◆ Exercise materials
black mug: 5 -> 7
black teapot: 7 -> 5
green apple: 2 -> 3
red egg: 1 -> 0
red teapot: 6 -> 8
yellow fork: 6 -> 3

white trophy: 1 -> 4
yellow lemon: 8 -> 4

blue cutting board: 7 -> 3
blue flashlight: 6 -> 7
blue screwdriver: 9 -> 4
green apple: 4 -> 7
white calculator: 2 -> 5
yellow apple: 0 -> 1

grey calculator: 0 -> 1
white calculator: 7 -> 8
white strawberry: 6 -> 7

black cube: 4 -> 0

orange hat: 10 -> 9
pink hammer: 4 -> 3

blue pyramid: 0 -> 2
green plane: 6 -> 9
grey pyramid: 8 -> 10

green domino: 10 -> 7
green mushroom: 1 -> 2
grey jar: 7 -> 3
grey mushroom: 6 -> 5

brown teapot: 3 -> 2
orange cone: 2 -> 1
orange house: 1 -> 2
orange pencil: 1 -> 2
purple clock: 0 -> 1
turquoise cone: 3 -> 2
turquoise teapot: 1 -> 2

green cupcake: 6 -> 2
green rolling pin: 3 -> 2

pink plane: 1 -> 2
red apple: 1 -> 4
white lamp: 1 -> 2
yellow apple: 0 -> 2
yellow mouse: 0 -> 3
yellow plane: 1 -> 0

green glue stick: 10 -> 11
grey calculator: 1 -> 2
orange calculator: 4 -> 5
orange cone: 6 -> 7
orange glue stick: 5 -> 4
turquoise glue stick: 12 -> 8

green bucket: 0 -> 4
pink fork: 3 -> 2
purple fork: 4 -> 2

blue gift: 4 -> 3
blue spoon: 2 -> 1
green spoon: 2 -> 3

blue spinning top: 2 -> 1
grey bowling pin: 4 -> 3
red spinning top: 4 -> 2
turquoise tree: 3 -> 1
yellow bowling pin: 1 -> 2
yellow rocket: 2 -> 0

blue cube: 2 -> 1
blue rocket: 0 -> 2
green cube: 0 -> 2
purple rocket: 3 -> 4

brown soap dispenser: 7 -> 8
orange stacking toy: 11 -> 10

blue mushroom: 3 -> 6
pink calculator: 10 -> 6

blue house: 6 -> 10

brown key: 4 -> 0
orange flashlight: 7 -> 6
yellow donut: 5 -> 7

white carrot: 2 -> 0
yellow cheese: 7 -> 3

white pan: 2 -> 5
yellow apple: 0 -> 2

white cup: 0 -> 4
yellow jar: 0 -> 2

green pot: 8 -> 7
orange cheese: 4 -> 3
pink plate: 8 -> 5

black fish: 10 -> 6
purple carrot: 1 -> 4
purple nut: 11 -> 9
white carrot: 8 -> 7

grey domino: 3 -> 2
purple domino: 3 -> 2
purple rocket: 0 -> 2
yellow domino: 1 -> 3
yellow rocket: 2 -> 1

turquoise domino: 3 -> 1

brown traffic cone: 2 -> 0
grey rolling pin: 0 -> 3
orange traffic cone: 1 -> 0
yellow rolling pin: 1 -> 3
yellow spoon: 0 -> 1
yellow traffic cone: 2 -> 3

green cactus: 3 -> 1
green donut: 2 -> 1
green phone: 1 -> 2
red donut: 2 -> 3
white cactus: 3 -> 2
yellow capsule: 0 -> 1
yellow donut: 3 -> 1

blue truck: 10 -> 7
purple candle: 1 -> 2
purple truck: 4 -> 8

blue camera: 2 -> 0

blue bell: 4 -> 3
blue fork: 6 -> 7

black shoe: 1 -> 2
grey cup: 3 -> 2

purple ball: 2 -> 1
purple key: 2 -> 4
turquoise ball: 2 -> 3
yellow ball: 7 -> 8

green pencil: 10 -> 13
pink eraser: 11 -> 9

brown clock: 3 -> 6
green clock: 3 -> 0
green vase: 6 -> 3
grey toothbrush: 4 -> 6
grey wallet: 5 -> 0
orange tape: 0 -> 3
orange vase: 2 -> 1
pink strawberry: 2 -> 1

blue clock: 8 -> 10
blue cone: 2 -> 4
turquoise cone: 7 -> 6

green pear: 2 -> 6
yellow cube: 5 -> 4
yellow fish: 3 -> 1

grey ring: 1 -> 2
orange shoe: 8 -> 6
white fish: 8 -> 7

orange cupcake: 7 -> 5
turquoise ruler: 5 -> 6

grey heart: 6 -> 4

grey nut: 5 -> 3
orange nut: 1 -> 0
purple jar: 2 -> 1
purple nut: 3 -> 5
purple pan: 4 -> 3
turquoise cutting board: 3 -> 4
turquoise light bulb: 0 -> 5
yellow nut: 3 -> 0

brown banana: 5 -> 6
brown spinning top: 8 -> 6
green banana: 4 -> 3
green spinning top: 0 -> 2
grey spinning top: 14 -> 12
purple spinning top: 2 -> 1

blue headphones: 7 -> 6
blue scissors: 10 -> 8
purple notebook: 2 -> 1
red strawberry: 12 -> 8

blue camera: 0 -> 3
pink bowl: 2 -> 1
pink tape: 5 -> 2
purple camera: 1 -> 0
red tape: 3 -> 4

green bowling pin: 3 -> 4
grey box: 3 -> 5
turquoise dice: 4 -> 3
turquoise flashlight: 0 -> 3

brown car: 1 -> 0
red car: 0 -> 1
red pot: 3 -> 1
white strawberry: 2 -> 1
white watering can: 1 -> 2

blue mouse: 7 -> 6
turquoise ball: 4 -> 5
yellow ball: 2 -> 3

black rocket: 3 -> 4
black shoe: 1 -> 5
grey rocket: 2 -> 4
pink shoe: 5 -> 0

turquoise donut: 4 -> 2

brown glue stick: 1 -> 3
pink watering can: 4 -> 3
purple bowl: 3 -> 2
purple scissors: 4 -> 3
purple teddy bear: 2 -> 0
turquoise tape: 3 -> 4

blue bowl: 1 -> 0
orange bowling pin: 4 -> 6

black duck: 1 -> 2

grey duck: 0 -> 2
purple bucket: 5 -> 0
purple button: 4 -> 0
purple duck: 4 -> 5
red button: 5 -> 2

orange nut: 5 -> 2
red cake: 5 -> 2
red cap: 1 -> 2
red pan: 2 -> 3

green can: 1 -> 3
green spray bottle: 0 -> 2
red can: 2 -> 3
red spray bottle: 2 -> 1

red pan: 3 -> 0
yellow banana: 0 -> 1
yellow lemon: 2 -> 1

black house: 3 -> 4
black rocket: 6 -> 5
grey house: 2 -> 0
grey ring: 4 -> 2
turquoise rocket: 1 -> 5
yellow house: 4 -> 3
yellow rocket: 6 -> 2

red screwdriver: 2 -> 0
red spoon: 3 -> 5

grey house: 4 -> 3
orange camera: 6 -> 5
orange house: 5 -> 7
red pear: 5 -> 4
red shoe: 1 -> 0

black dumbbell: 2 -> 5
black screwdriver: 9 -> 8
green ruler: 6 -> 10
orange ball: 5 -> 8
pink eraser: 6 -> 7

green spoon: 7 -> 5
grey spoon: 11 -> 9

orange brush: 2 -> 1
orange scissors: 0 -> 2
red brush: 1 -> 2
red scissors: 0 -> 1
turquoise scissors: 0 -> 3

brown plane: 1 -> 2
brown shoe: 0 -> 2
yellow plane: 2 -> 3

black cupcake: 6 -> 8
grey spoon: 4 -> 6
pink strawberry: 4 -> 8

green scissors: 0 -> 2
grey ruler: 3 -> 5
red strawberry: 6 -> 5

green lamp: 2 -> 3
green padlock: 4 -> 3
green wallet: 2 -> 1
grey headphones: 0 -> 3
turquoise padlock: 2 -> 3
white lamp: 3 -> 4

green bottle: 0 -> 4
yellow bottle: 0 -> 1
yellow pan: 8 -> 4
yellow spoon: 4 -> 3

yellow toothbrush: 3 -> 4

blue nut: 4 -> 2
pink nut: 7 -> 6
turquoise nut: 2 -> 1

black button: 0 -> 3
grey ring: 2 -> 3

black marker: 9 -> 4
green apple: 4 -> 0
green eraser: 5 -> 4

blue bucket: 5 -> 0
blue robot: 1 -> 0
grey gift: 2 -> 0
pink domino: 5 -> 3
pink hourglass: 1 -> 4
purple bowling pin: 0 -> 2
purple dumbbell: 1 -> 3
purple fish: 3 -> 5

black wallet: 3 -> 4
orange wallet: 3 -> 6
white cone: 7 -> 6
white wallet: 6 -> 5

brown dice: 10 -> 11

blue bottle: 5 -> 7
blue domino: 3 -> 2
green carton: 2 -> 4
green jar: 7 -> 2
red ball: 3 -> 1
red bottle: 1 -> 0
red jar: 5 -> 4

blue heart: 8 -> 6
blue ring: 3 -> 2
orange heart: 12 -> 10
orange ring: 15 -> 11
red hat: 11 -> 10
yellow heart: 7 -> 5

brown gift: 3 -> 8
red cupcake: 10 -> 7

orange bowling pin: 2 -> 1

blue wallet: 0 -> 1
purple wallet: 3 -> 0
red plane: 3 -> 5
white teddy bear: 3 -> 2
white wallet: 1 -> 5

◆ Requirement
What is needed is every line of the records that contains the word "banana".

◆ Answer box
brown banana: 5 -> 6
green banana: 4 -> 3
yellow banana: 0 -> 1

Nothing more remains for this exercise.